[Image sets with object changes]

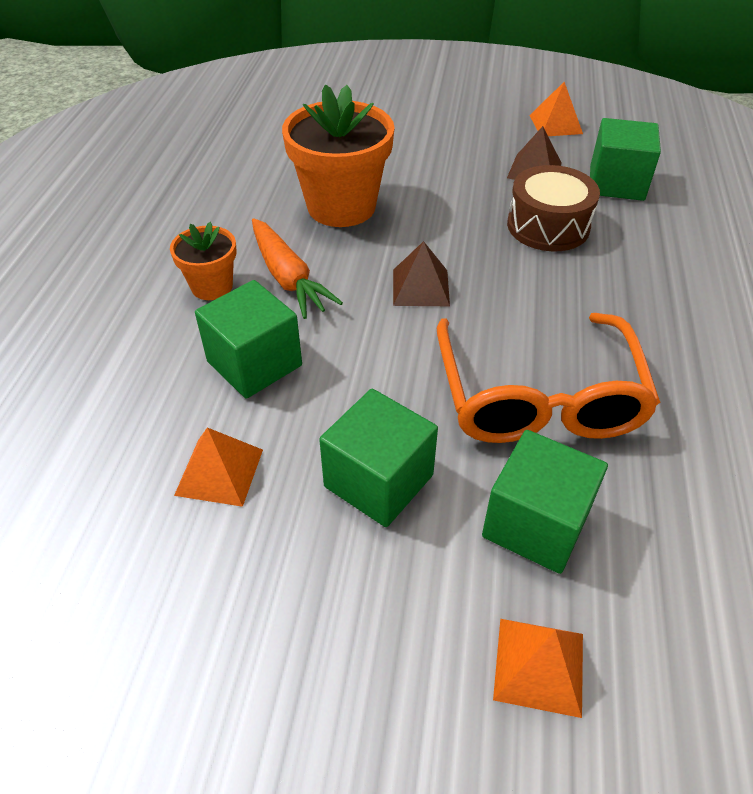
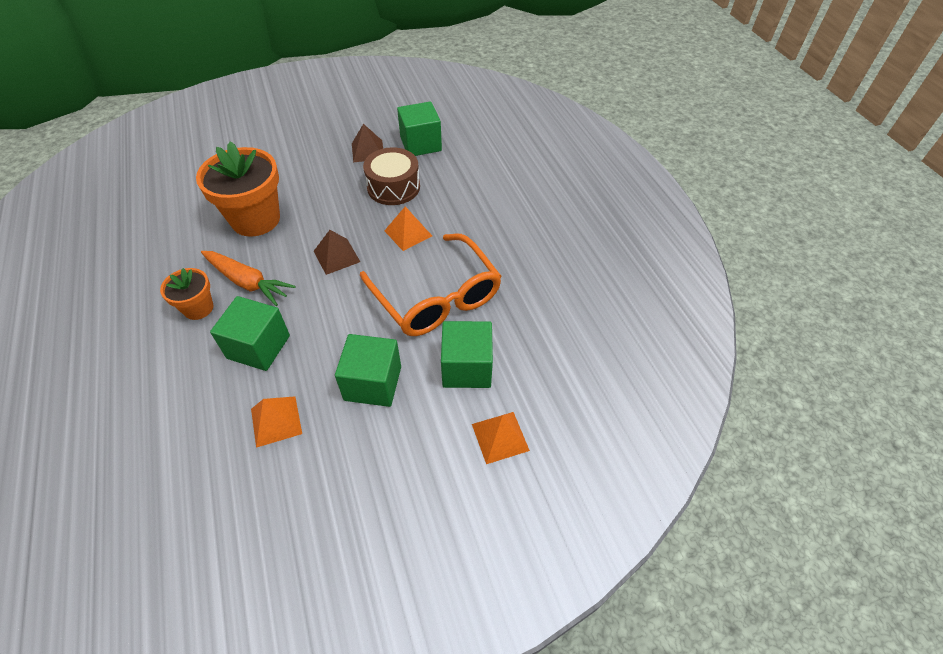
camera: 30 degrees left, 5 degrees up
(555, 124) = (366, 113): orange pyramid -> orange pyramid (408, 233)

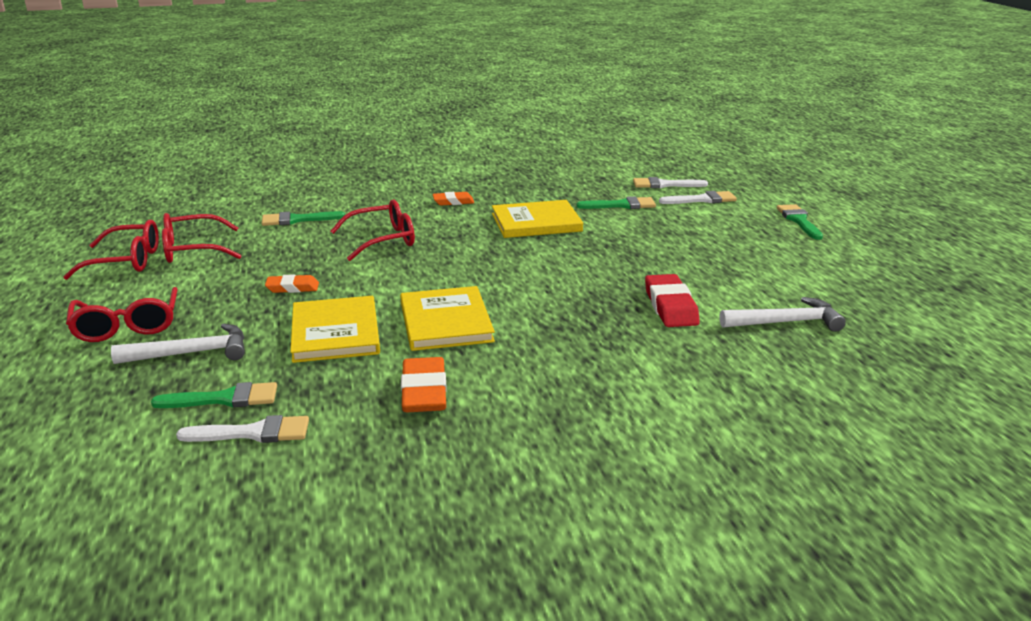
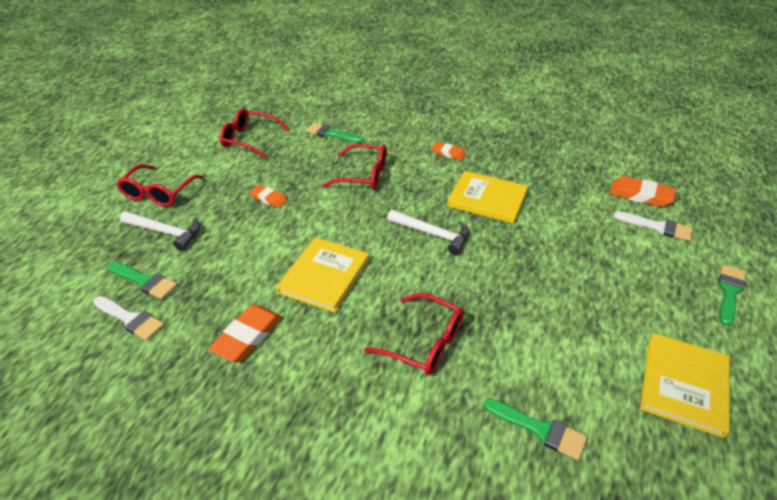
camera: 35 degrees right, 15 degrees up
(127, 261) = (208, 136): red glasses -> red glasses (424, 343)
(335, 332) = (252, 253): yellow book -> yellow book (684, 385)
(621, 205) = (576, 206): green brush -> green brush (540, 430)
(664, 185) = (640, 195): white brush -> orange eraser
(670, 306) = (498, 341): red eraser -> none
(786, 322) = (579, 412): white hammer -> white hammer (432, 234)

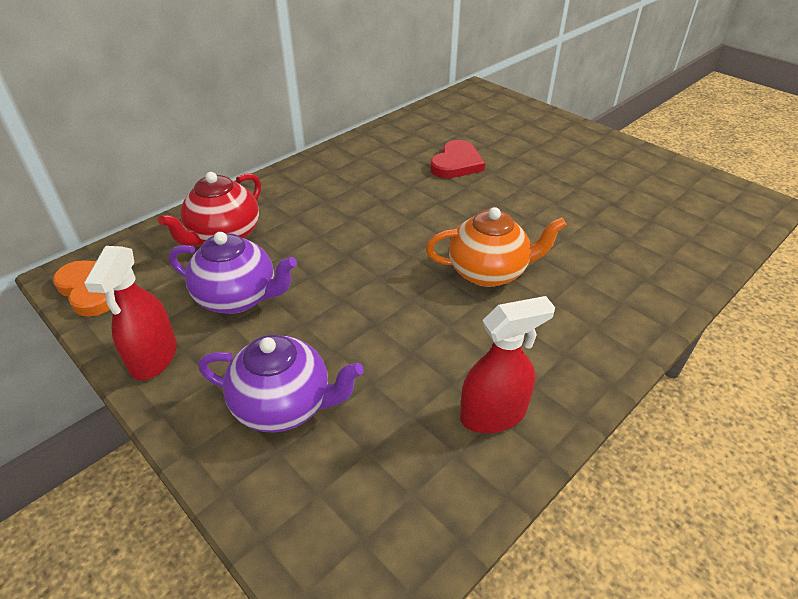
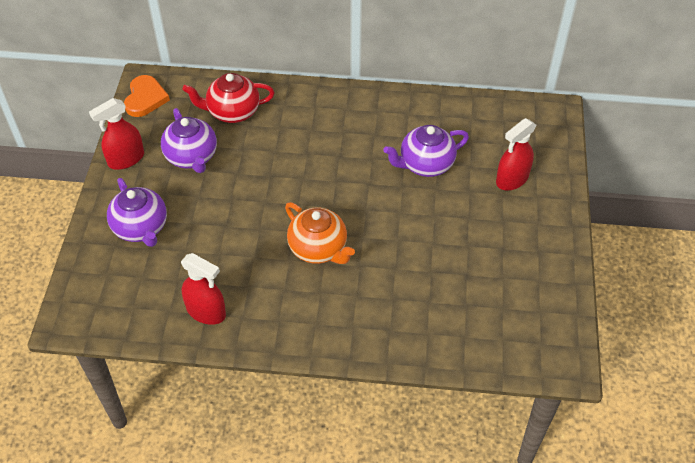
camera: 50 degrees right, 10 degrees up
(456, 163) = (425, 164): red heart -> purple teapot
(525, 135) = (512, 179): none -> red spray bottle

- **WHAT YOU WILL DO**
What you need to copy is the run of lines from the one holding "(664, 185) = (640, 195): white" through the end of the data, exactly and only, both ends included, pictures omitted.

- **SOLUTION TO THIS TASK**
(664, 185) = (640, 195): white brush -> orange eraser
(670, 306) = (498, 341): red eraser -> none
(786, 322) = (579, 412): white hammer -> white hammer (432, 234)

camera: 50 degrees right, 10 degrees up
(456, 163) = (425, 164): red heart -> purple teapot
(525, 135) = (512, 179): none -> red spray bottle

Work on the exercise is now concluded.